(Recorded data):
BEGIN
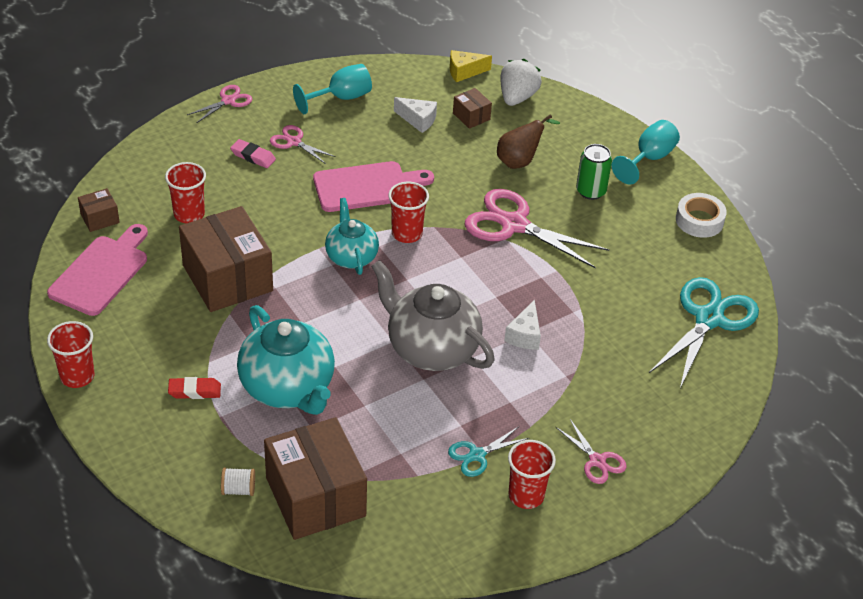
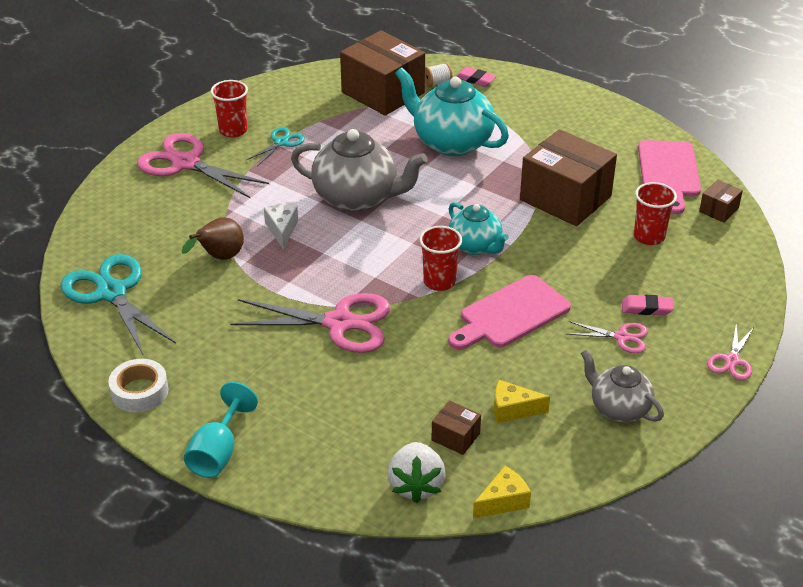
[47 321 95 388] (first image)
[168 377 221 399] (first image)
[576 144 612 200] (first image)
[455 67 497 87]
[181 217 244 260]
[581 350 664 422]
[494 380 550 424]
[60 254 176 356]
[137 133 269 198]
END
(How to complete this task): Show each line of the records above containing "first".

(Answer for the task):
[47 321 95 388] (first image)
[168 377 221 399] (first image)
[576 144 612 200] (first image)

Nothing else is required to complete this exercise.